Pick every line from the data below that contains the string "turquoise" and copy it.

--- Data shown ---
/---
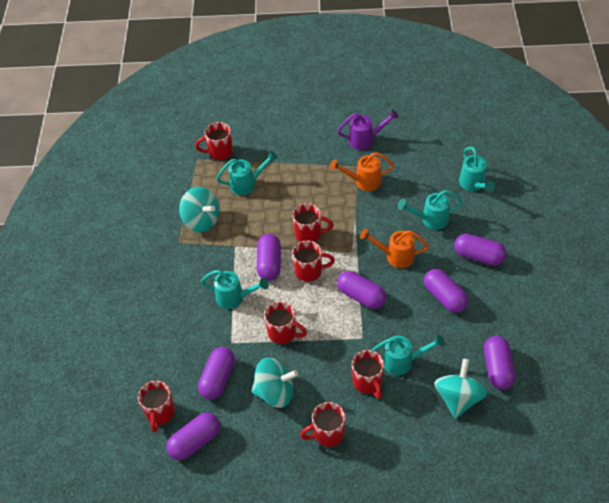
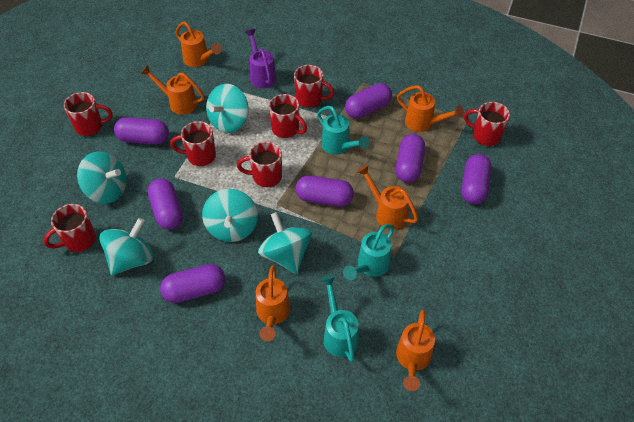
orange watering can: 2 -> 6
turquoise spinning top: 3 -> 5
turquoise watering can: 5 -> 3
\---
/---
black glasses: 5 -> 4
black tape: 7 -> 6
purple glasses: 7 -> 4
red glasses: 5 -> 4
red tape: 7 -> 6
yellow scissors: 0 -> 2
\---
--- Answer for this exercise ---
turquoise spinning top: 3 -> 5
turquoise watering can: 5 -> 3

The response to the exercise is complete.